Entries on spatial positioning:
## Begin

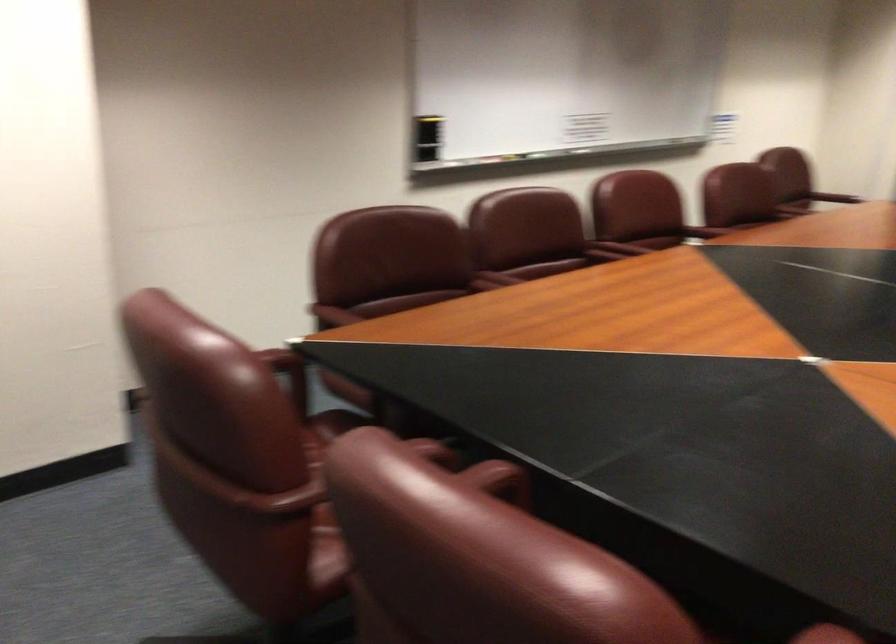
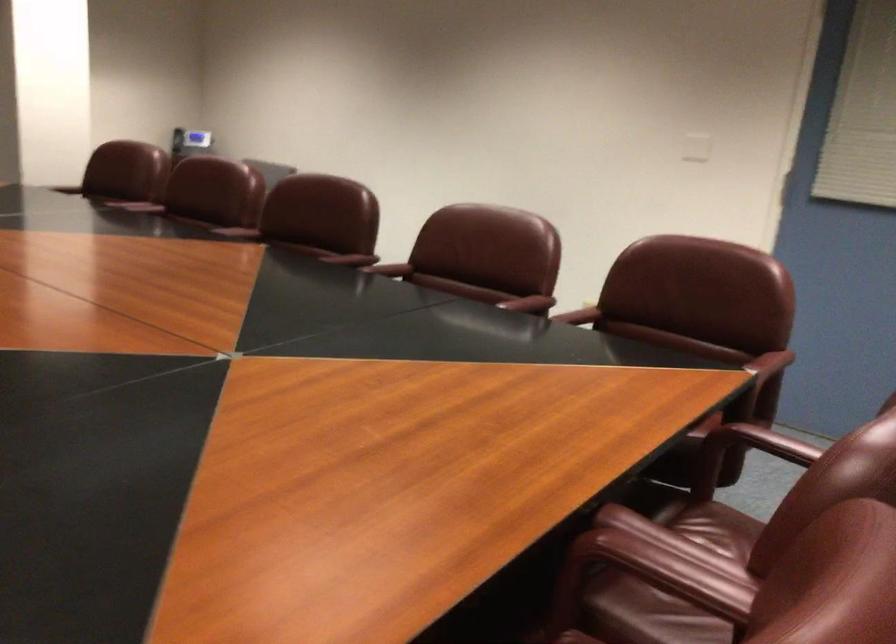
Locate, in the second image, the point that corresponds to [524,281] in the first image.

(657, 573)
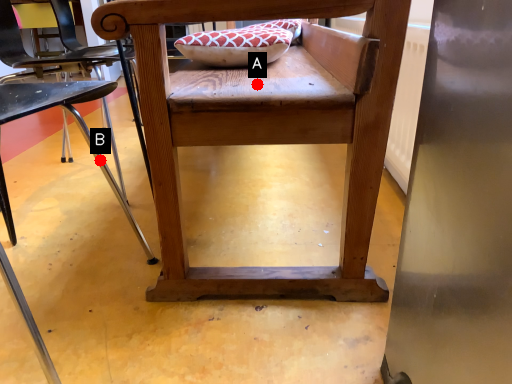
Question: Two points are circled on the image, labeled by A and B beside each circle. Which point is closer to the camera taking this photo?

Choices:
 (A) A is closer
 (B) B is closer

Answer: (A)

## End
## Begin

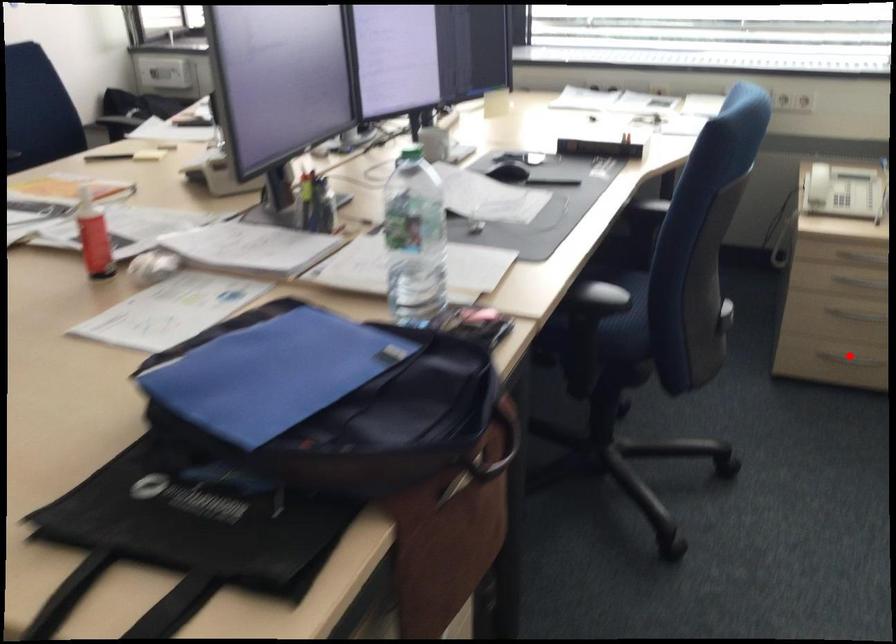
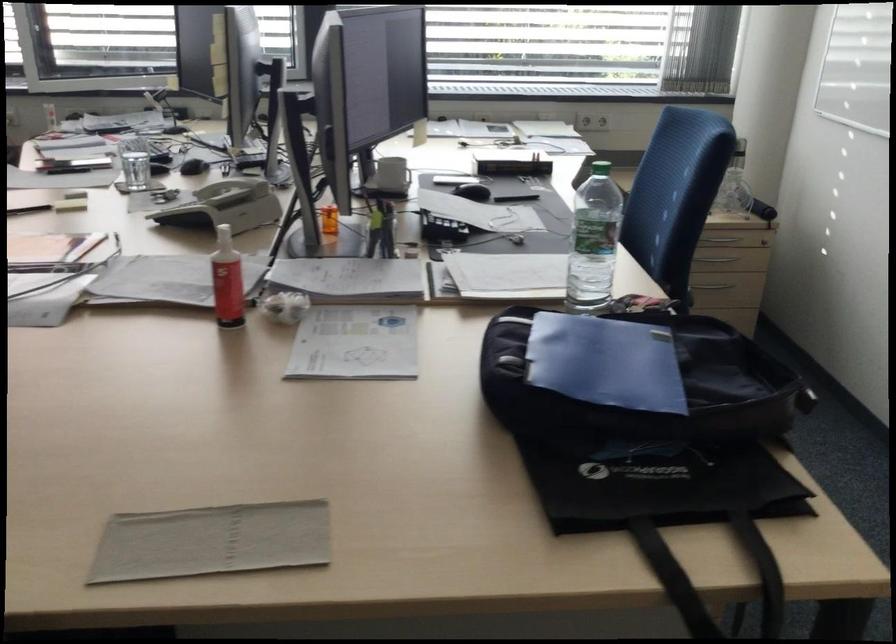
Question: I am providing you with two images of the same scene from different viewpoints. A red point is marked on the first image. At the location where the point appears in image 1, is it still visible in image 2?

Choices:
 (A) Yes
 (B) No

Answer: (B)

## End
## Begin

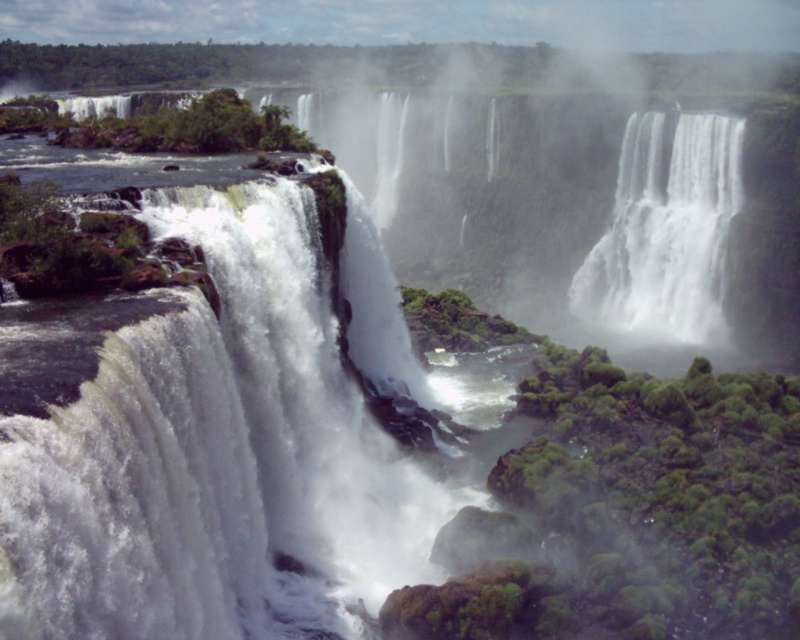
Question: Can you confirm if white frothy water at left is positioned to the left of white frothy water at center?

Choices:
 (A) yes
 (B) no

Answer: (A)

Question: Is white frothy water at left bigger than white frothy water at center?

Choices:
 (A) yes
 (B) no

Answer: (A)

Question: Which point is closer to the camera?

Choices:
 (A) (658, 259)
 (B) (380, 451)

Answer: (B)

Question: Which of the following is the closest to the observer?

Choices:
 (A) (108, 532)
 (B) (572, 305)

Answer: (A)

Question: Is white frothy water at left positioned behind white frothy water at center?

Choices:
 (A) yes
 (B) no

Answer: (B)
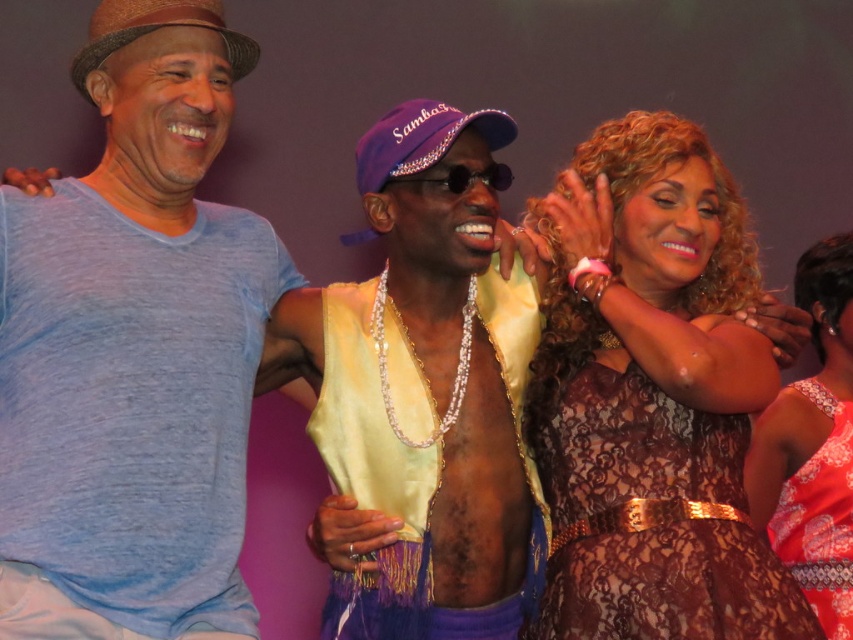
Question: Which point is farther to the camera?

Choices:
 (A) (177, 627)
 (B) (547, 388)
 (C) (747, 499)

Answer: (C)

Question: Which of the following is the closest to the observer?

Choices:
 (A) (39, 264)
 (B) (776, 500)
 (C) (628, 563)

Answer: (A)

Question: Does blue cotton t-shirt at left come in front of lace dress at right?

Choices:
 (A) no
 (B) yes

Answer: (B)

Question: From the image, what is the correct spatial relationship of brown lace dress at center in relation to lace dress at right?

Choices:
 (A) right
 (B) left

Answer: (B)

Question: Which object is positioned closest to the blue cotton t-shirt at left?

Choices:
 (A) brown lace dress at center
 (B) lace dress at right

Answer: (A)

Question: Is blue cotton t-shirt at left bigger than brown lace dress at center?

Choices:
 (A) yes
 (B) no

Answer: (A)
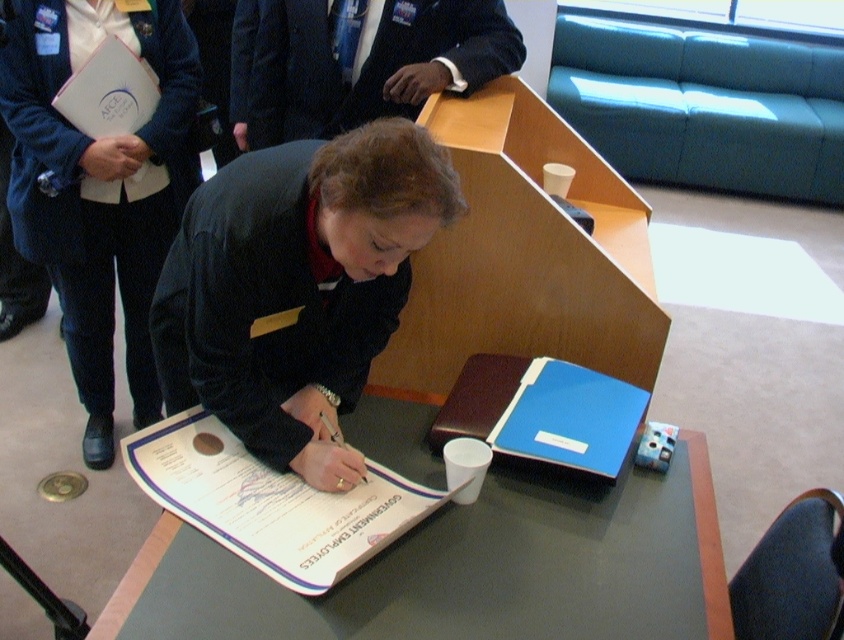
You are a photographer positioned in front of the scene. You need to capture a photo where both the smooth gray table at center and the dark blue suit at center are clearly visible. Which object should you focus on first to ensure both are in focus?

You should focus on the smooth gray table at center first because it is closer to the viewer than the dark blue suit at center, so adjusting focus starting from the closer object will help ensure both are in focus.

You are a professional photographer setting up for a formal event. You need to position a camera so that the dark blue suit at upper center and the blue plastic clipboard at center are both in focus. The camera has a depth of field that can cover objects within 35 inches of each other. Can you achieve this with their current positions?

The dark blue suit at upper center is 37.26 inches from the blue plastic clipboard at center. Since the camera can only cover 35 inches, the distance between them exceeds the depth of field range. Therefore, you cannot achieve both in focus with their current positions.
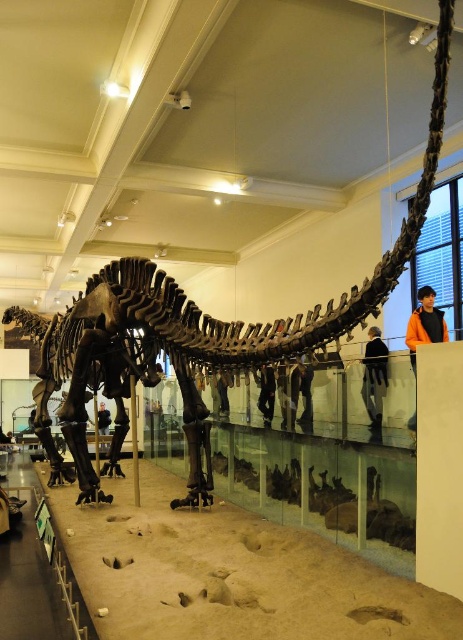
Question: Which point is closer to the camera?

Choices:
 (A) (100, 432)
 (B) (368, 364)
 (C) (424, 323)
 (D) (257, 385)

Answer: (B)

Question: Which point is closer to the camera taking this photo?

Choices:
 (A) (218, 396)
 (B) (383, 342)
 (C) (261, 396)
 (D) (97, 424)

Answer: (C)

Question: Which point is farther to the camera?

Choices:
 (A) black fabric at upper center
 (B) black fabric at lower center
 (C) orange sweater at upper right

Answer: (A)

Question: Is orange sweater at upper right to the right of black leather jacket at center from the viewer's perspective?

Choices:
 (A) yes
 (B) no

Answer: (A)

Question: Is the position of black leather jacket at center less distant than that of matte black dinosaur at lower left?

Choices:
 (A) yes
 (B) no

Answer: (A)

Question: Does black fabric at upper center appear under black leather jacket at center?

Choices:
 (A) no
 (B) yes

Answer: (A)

## End

(YOUR OBJECTIVE)
Update the data from the line with "Locate, in the" to the line with "(B) B is closer", changing "circled" to "marked" and keeping everything else the same. Leave out the pictures.

(RESPONSE TO THIS TASK)
Locate, in the second image, the point that corresponds to [524,281] in the first image.

(657, 573)
Question: Two points are marked on the image, labeled by A and B beside each circle. Which point is closer to the camera taking this photo?

Choices:
 (A) A is closer
 (B) B is closer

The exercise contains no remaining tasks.